Instructions for the task:
Return the run of lines below that opens with the line containing "second_place: [743, 413]" and closes with the line containing "first_place: [503, 388]", keeping each one exact.

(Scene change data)
※
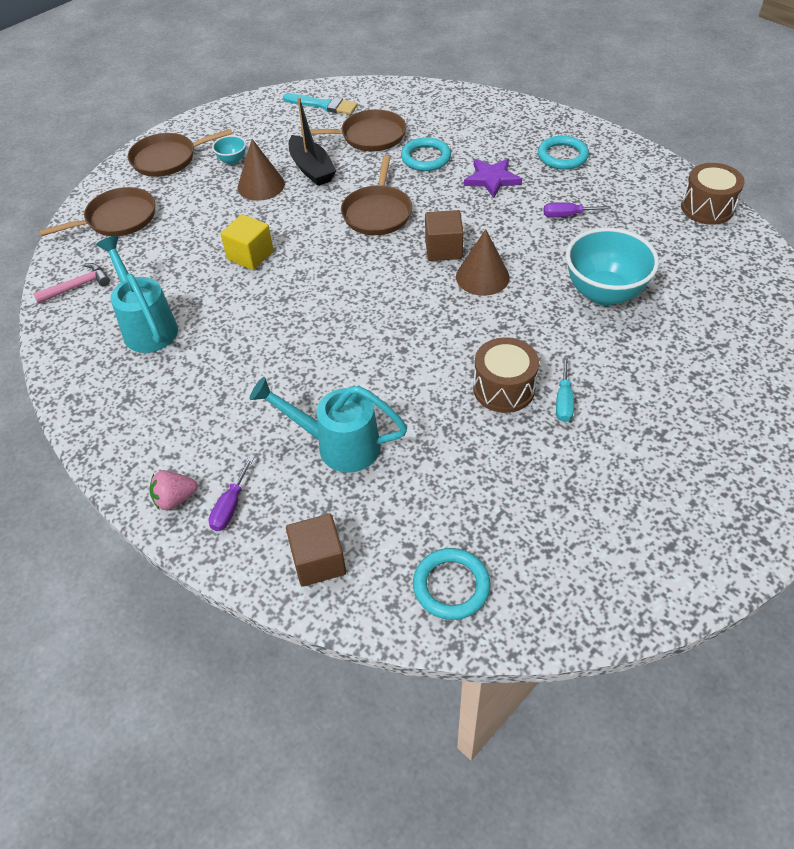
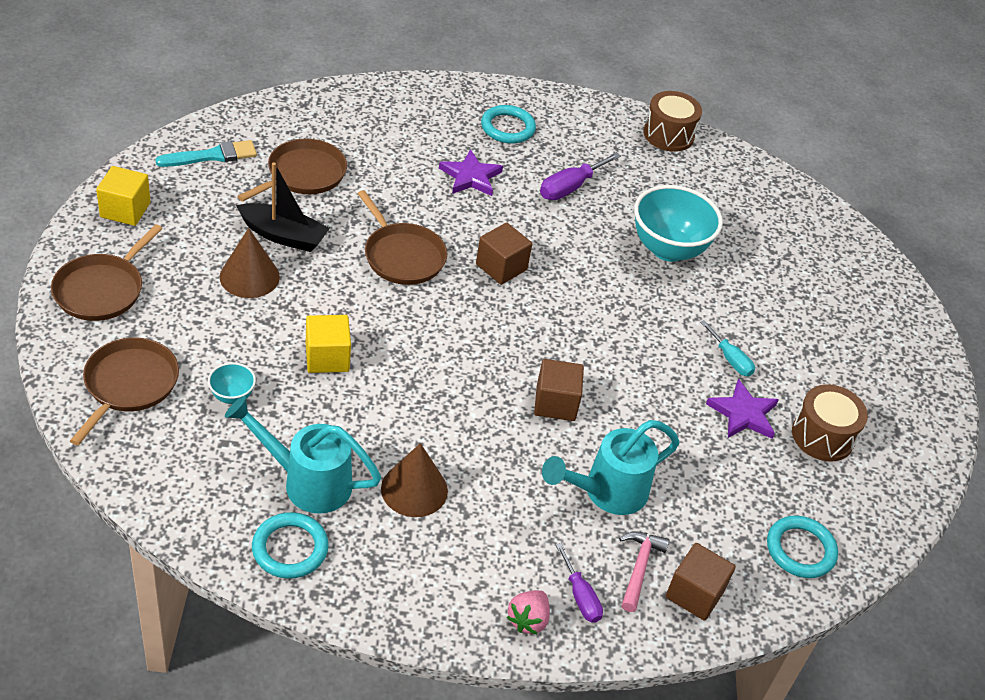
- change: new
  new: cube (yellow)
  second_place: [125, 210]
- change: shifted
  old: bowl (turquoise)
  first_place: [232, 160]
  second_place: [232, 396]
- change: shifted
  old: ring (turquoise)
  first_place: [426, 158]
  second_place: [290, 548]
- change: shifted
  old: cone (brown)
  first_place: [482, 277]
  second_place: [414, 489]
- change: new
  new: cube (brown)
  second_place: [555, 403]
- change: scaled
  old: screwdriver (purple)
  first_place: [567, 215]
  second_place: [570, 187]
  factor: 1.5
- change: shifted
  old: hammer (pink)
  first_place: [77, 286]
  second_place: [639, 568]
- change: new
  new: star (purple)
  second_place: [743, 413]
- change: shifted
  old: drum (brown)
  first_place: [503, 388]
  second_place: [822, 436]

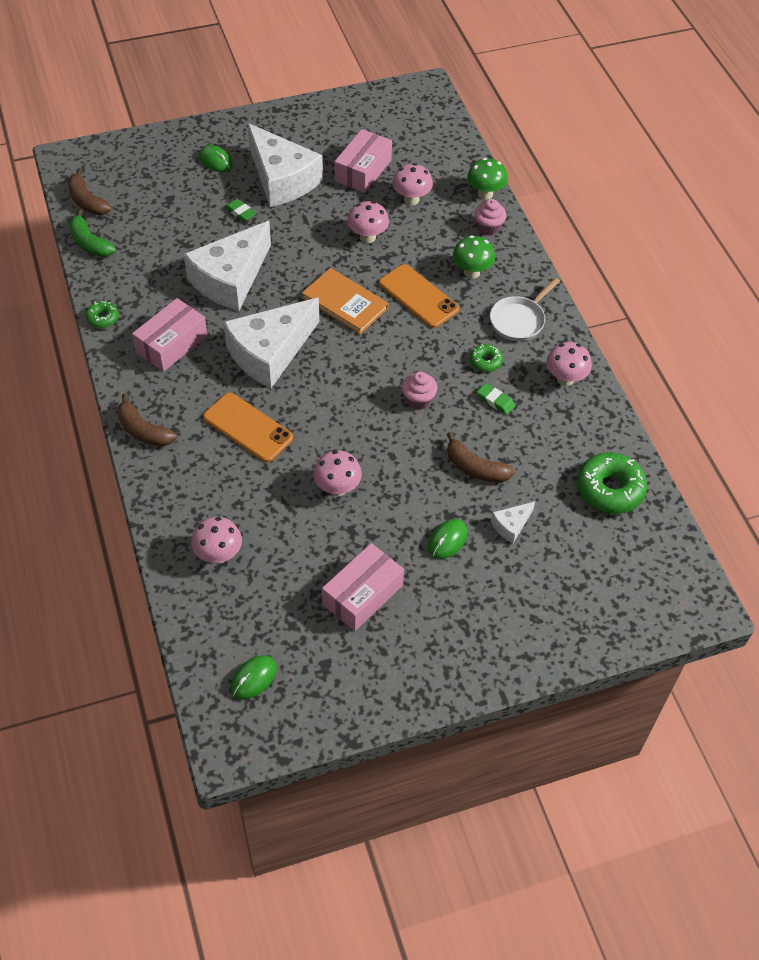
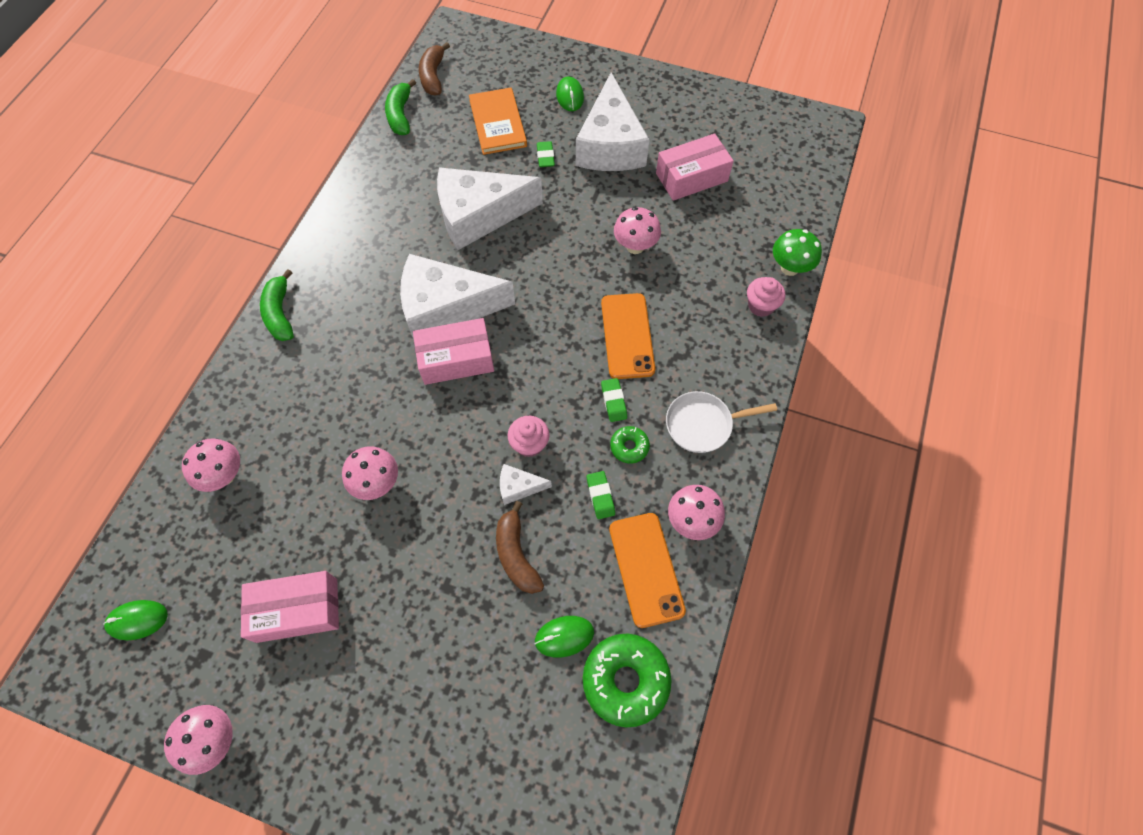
- change: shifted
  old: mushroom (pink)
  first_place: [411, 199]
  second_place: [215, 739]
- change: repainted
  old: banana (brown)
  new: banana (green)
  first_place: [143, 430]
  second_place: [280, 313]
- change: shifted
  old: box (pink)
  first_place: [171, 344]
  second_place: [456, 359]
- change: shifted
  old: book (orange)
  first_place: [345, 303]
  second_place: [498, 123]
- change: shifted
  old: cheese (white)
  first_place: [511, 525]
  second_place: [518, 487]
- change: shifted
  old: mouse (green)
  first_place: [447, 540]
  second_place: [564, 636]
- change: new
  new: eraser (green)
  second_place: [613, 401]
- change: shifted
  old: phone (orange)
  first_place: [248, 427]
  second_place: [646, 569]
- change: gone
  old: donut (green)
  first_place: [103, 318]
- change: gone
  old: mushroom (green)
  first_place: [472, 272]

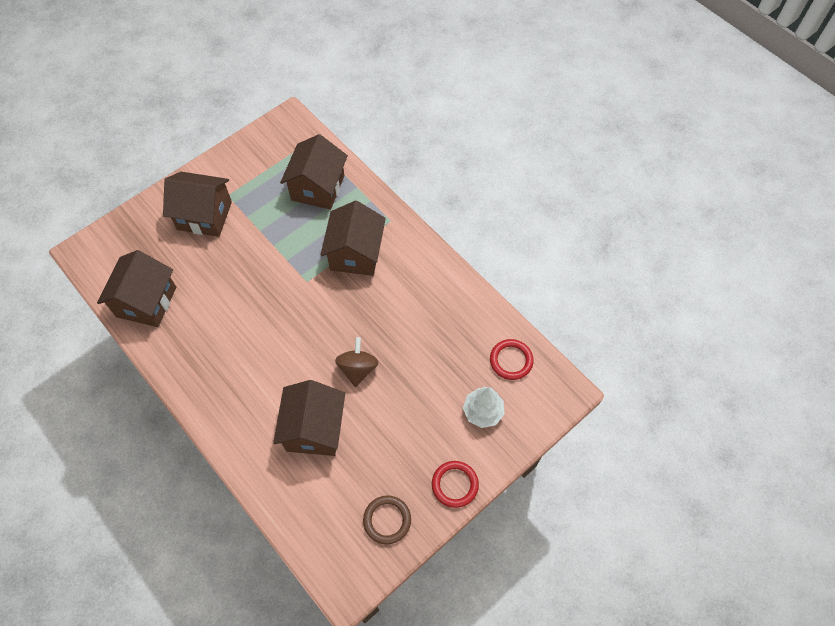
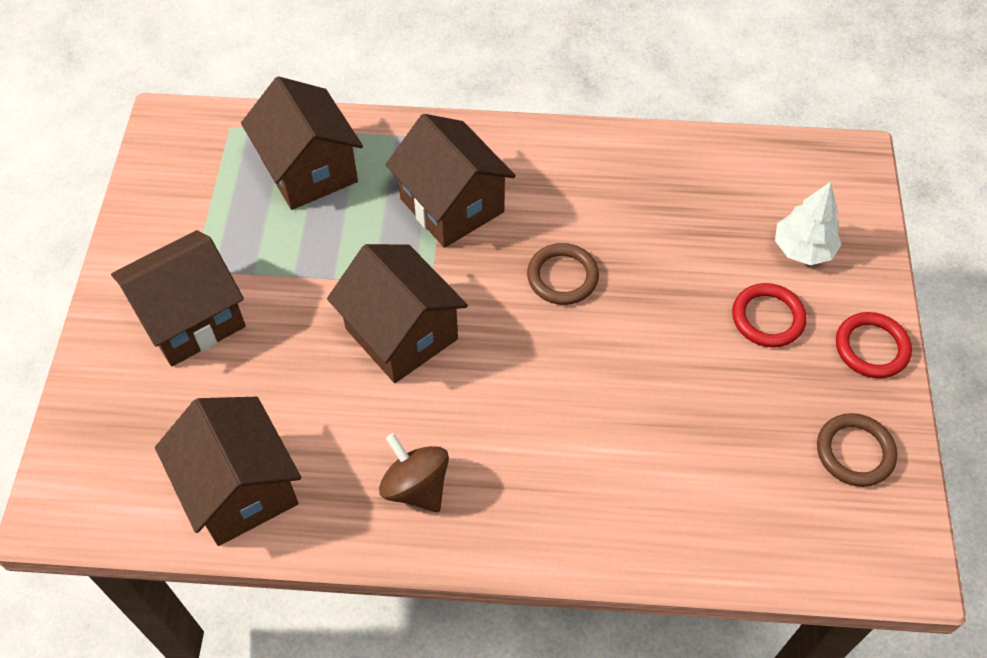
- change: shifted
  old: house (brown)
  first_place: [314, 429]
  second_place: [401, 334]
- change: shifted
  old: spinning top (brown)
  first_place: [358, 369]
  second_place: [416, 486]
- change: new
  new: ring (brown)
  second_place: [562, 277]
- change: shifted
  old: ring (red)
  first_place: [511, 360]
  second_place: [767, 318]

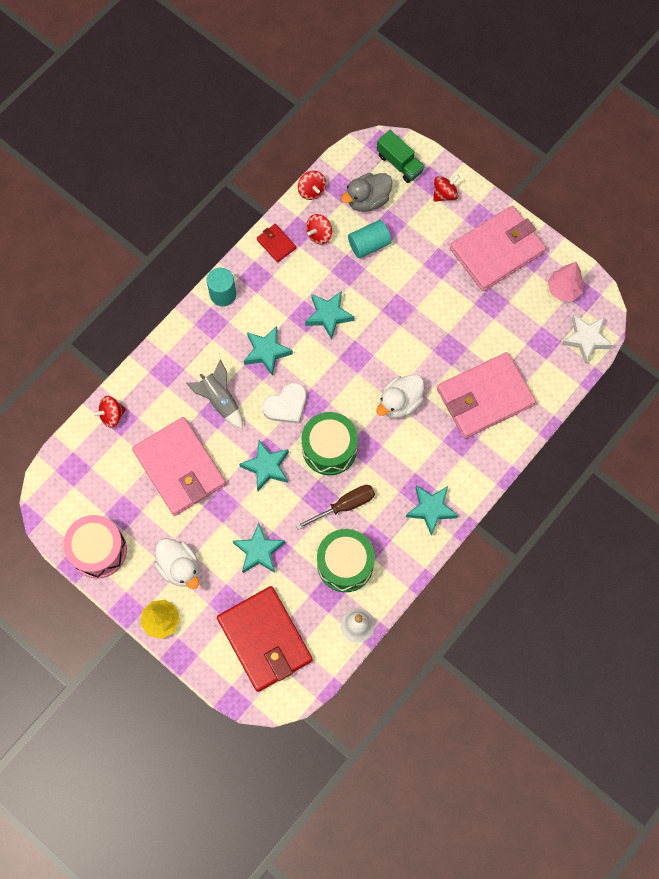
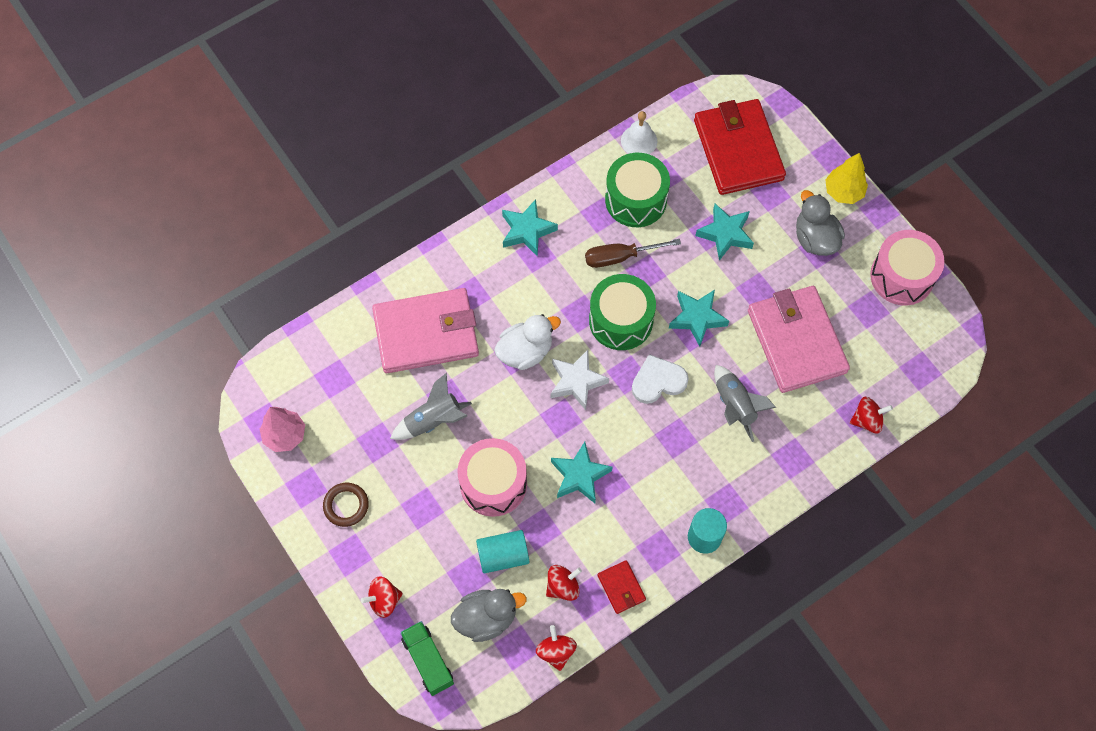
- change: swapped
  old: wallet (pink)
  new: ring (brown)
  first_place: [497, 251]
  second_place: [346, 505]
- change: new
  new: rocket (grey)
  second_place: [433, 420]
- change: new
  new: drum (pink)
  second_place: [493, 484]
- change: shifted
  old: star (white)
  first_place: [586, 339]
  second_place: [576, 381]
- change: repainted
  old: duck (white)
  new: duck (grey)
  first_place: [179, 567]
  second_place: [815, 239]
- change: gone
  old: star (turquoise)
  first_place: [266, 352]

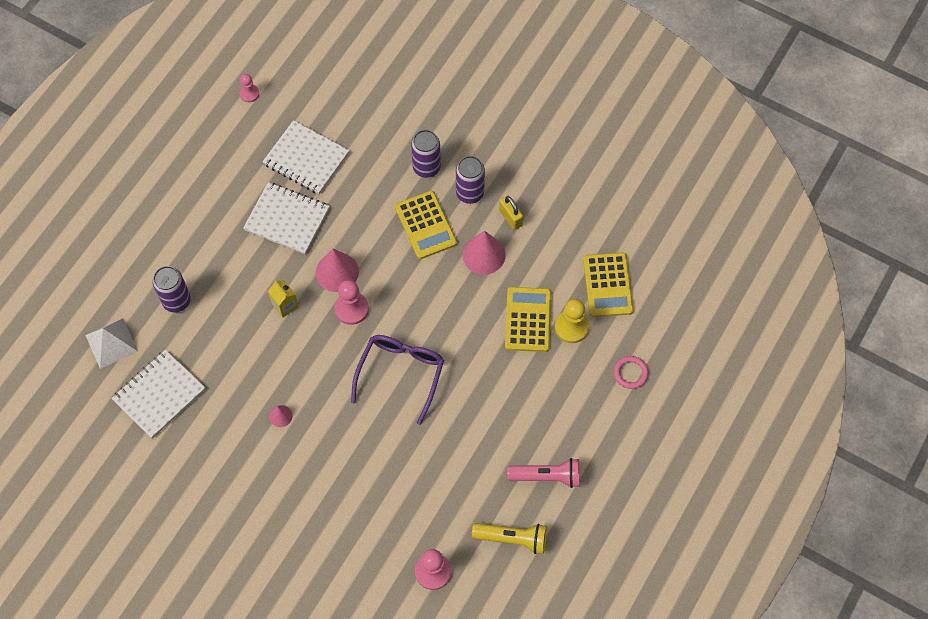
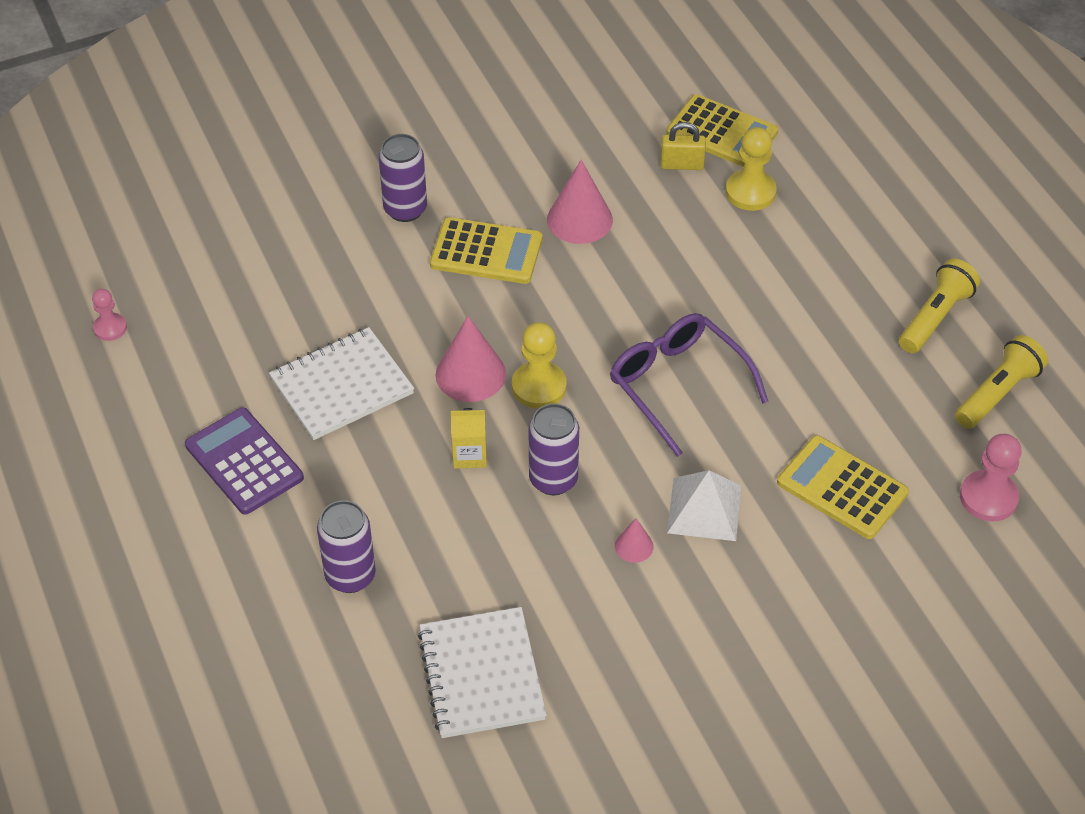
- change: new
  new: calculator (purple)
  second_place: [244, 462]
- change: repainted
  old: pawn (pink)
  new: pawn (yellow)
  first_place: [351, 309]
  second_place: [539, 387]
- change: shifted
  old: can (purple)
  first_place: [470, 193]
  second_place: [553, 479]
- change: shifted
  old: padlock (yellow)
  first_place: [510, 218]
  second_place: [682, 165]
- change: shifted
  old: pyramid (white)
  first_place: [111, 343]
  second_place: [704, 509]
- change: shifted
  old: calculator (yellow)
  first_place: [528, 319]
  second_place: [842, 488]
- change: repainted
  old: flashlight (pink)
  new: flashlight (yellow)
  first_place: [546, 476]
  second_place: [935, 317]
- change: gone
  old: notebook (white)
  first_place: [306, 159]
- change: gone
  old: ring (pink)
  first_place: [630, 373]

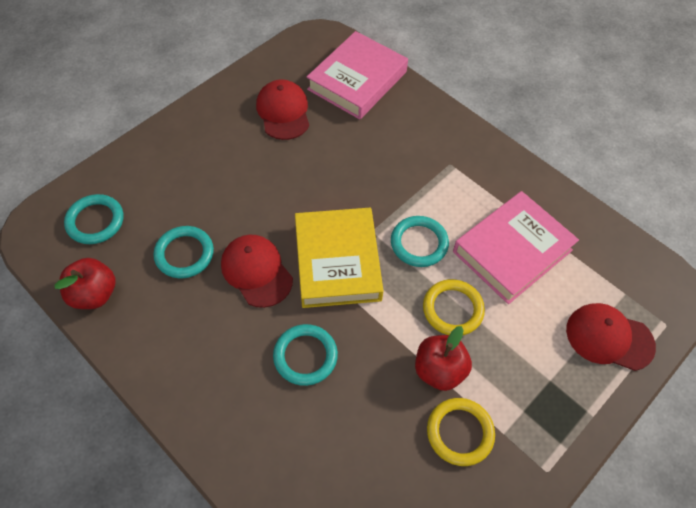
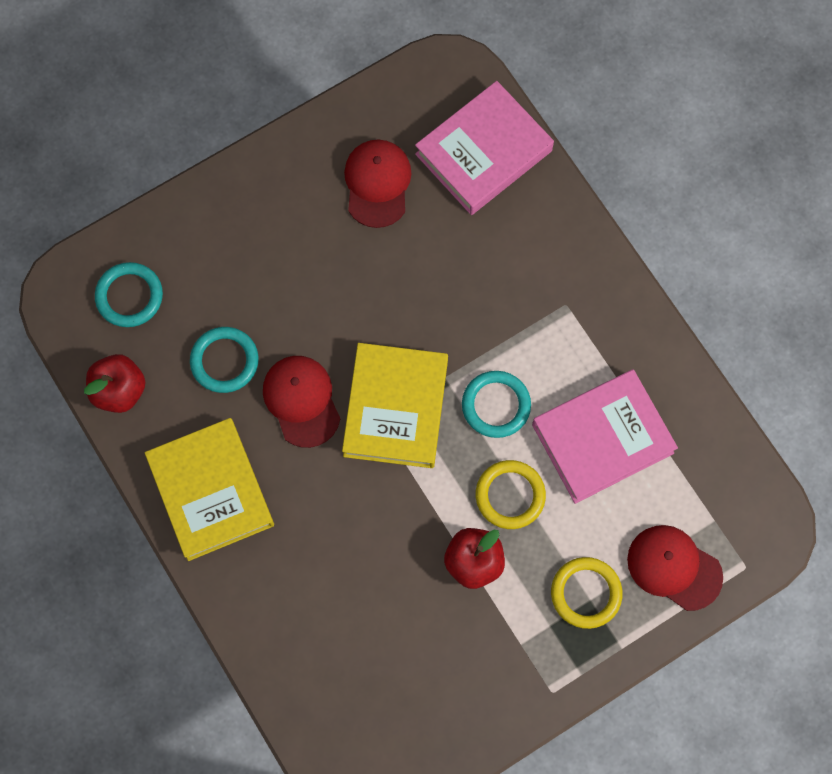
- change: new
  new: book (yellow)
  second_place: [211, 491]
- change: shifted
  old: ring (yellow)
  first_place: [460, 432]
  second_place: [586, 593]
- change: gone
  old: ring (turquoise)
  first_place: [305, 356]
※
Final answer:
  second_place: [743, 413]
- change: shifted
  old: drum (brown)
  first_place: [503, 388]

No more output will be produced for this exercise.